Exercise materials START

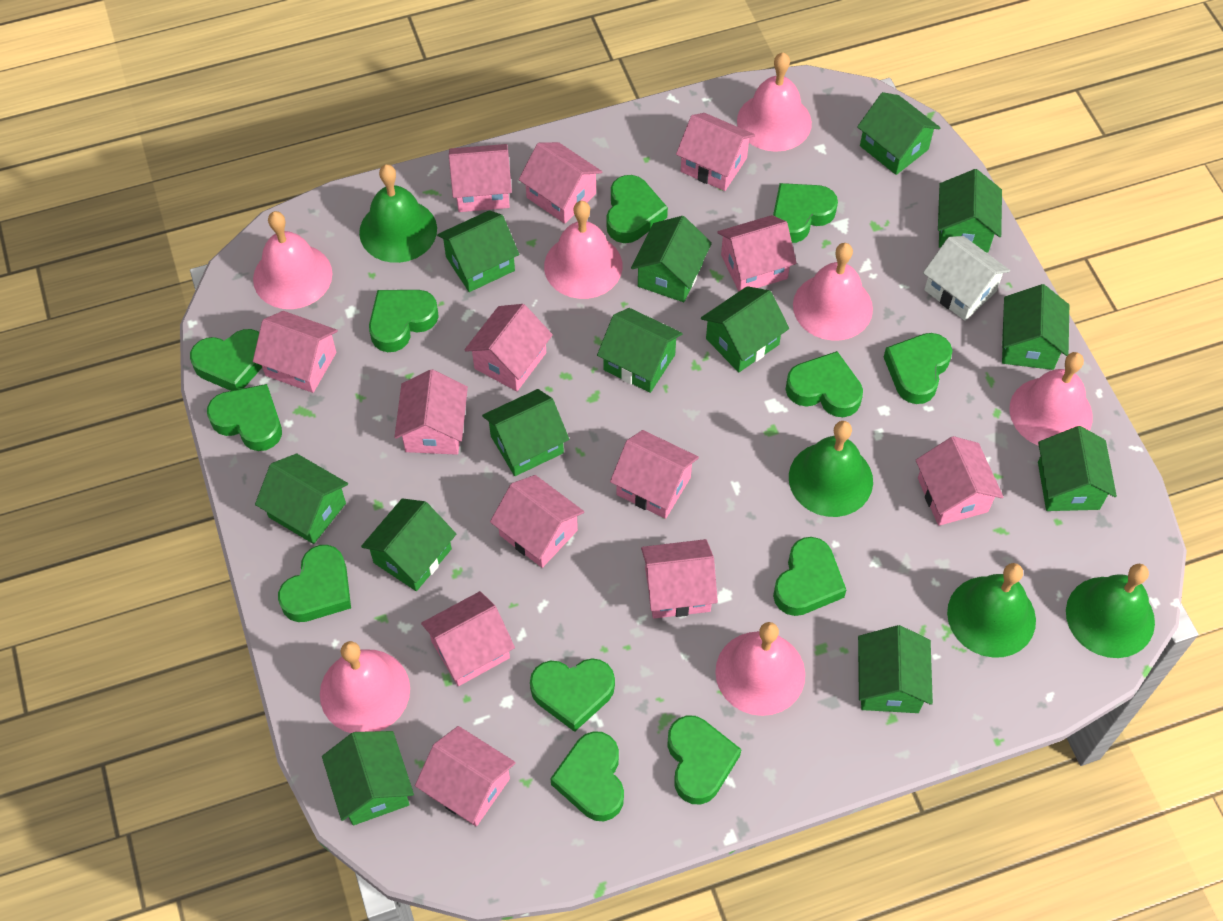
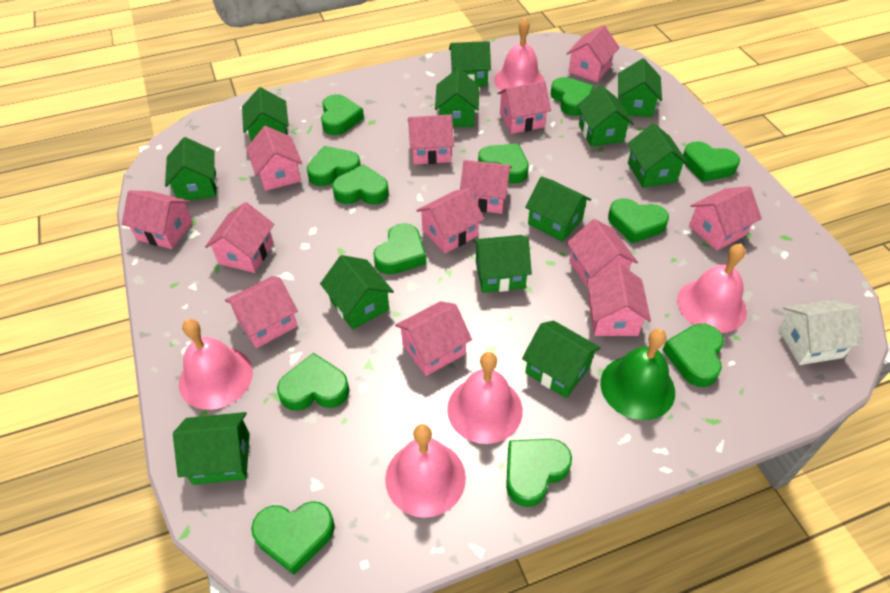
green bell: 4 -> 1
green house: 13 -> 12
pink bell: 7 -> 5

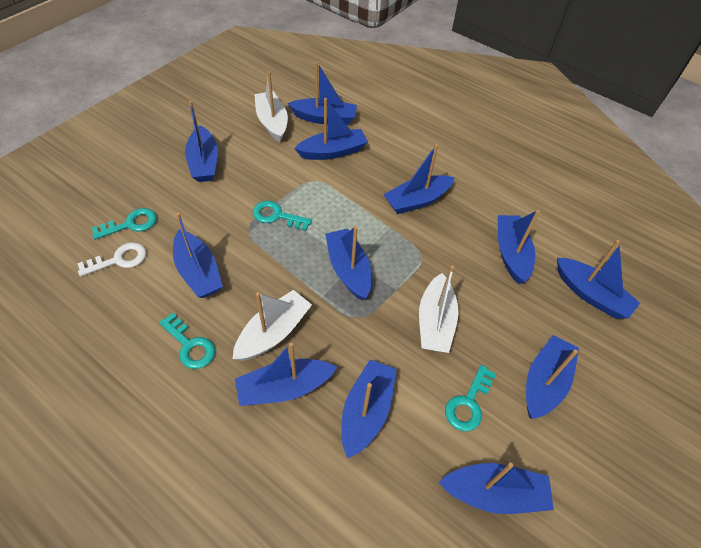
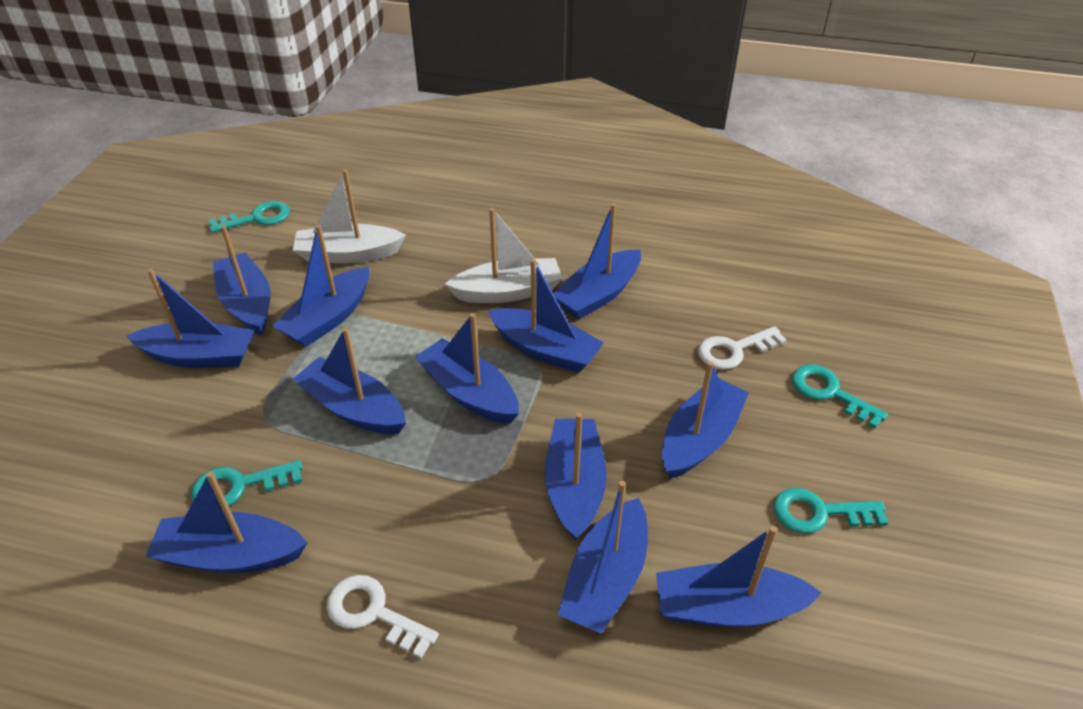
white boat: 3 -> 2
white key: 1 -> 2

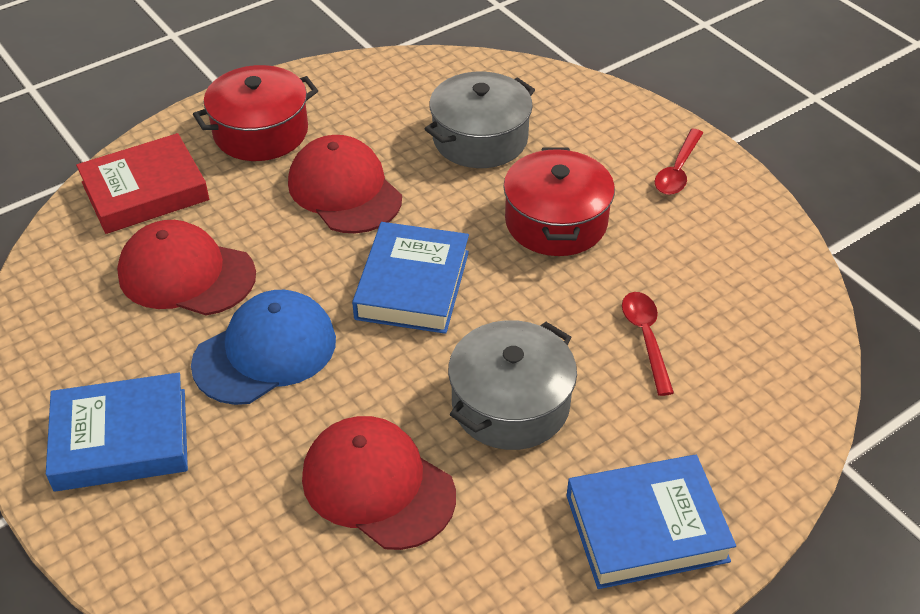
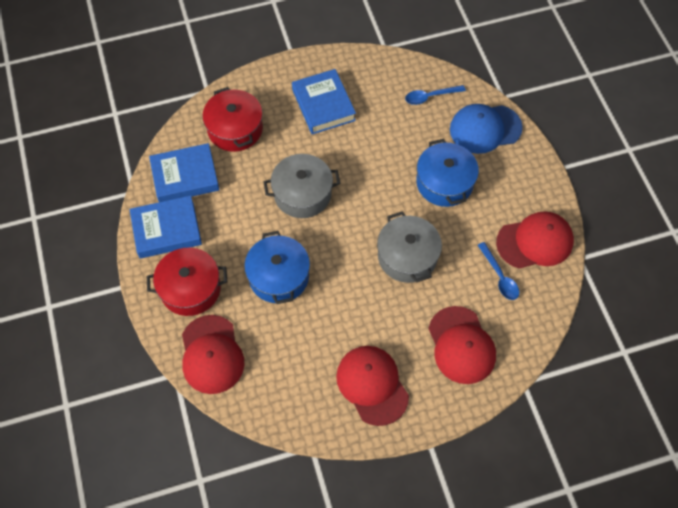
blue pot: 0 -> 2
blue spoon: 0 -> 2
red book: 1 -> 0
red cap: 3 -> 4
red spoon: 2 -> 0

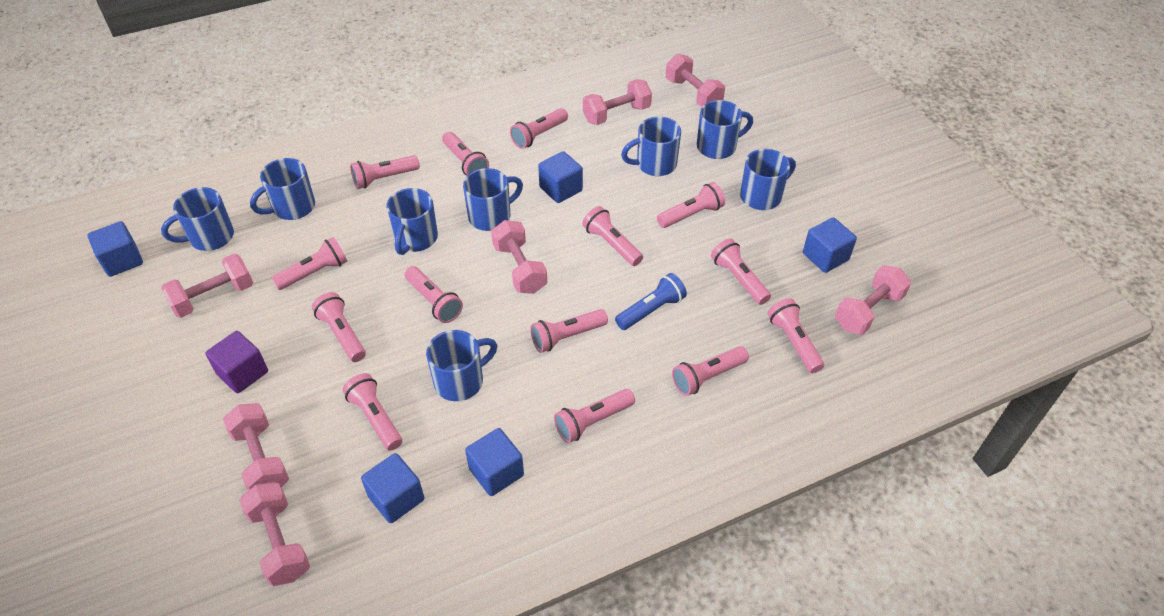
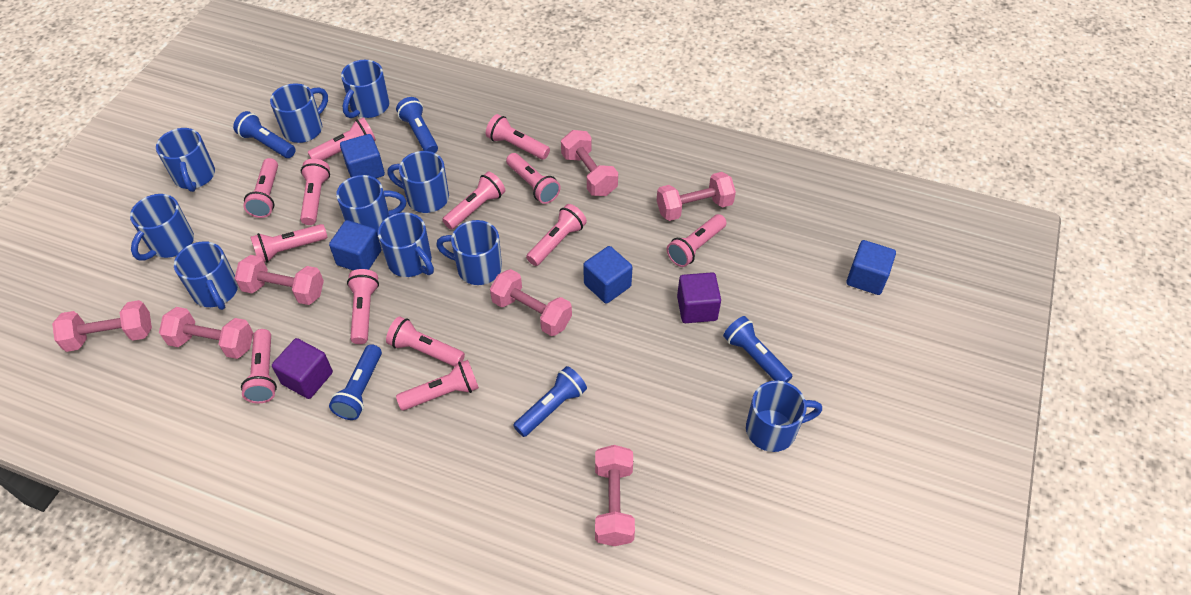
blue cube: 5 -> 4
blue flashlight: 1 -> 5
blue mug: 8 -> 10
pink flashlight: 14 -> 13
purple cube: 1 -> 2

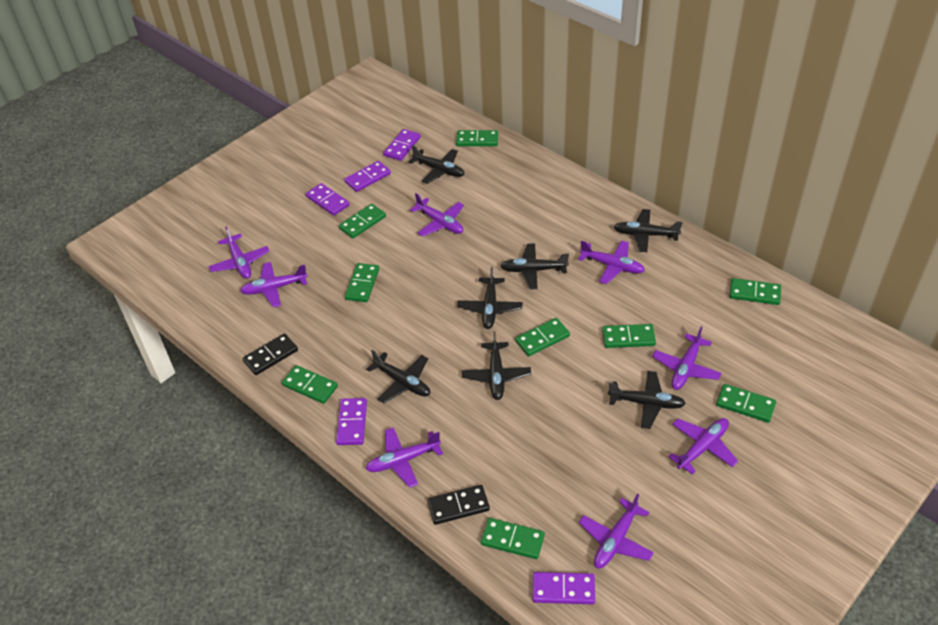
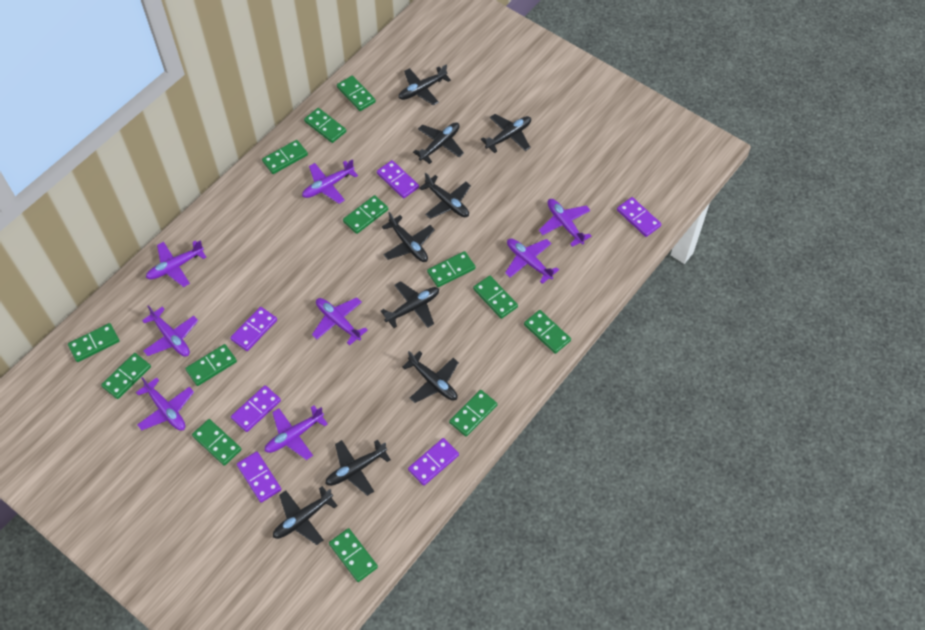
black domino: 2 -> 0
black plane: 7 -> 9
green domino: 9 -> 13
purple domino: 5 -> 6

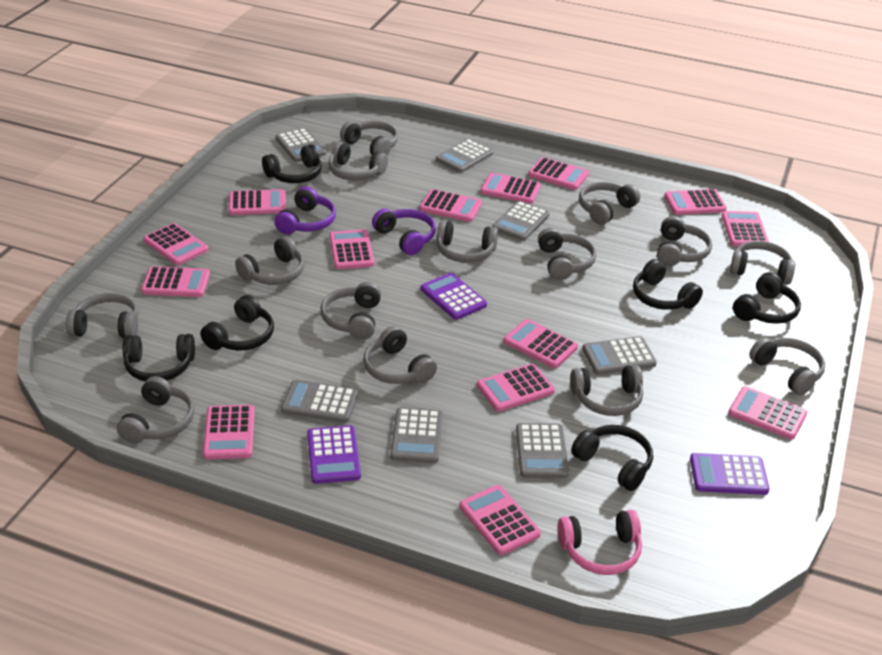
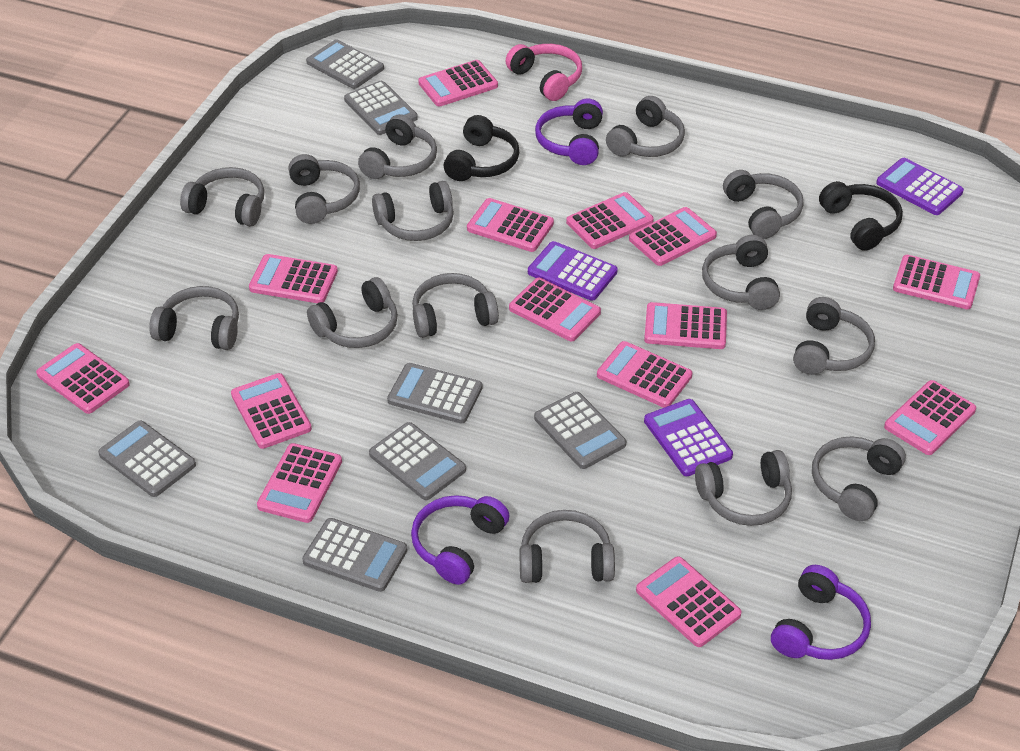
black headphones: 6 -> 2
purple headphones: 2 -> 3

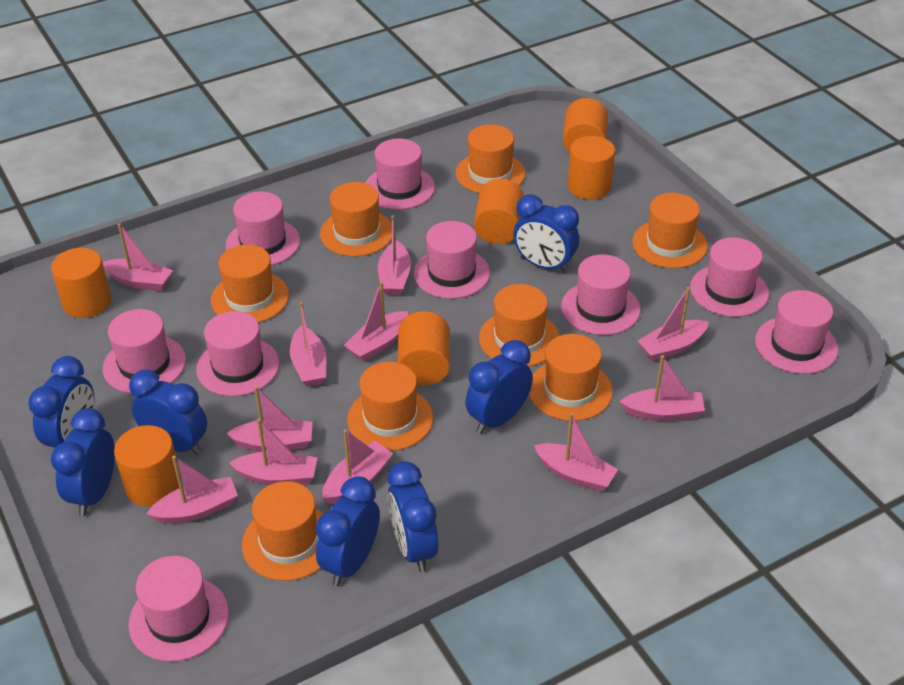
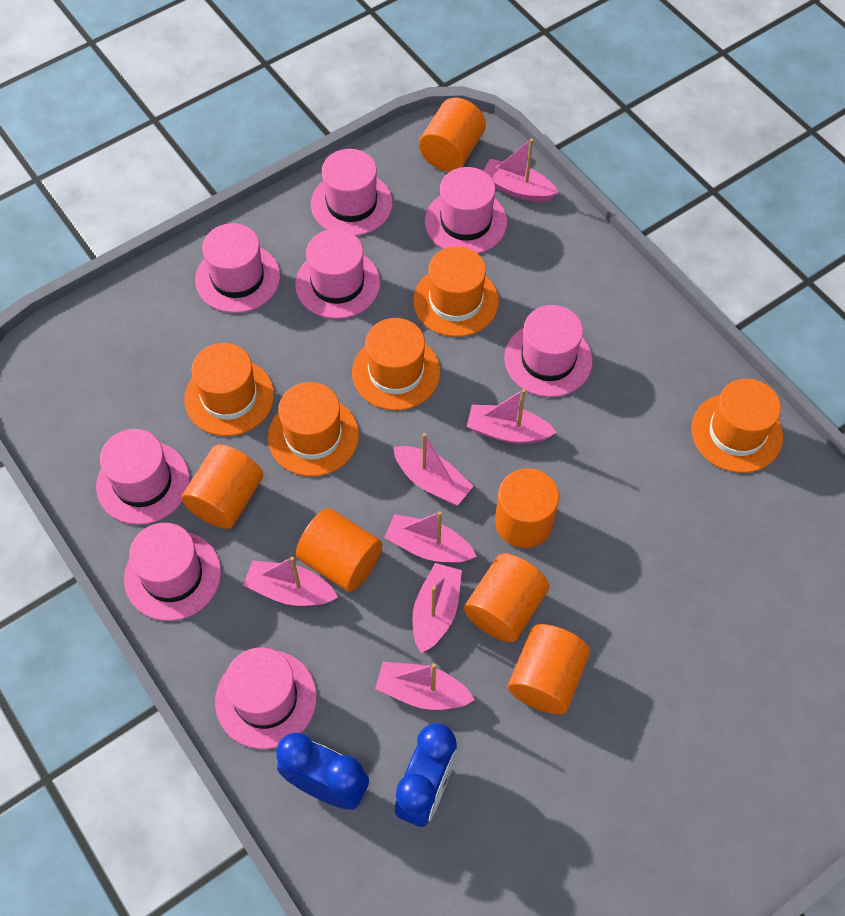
blue clock: 7 -> 2
orange hat: 8 -> 5
pink boat: 11 -> 7
pink hat: 9 -> 8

Exercise materials END

■ Your goal ■
Look through the records for the word "black". Every line that has it should be copied.

■ Task answer ■
black domino: 2 -> 0
black plane: 7 -> 9
black headphones: 6 -> 2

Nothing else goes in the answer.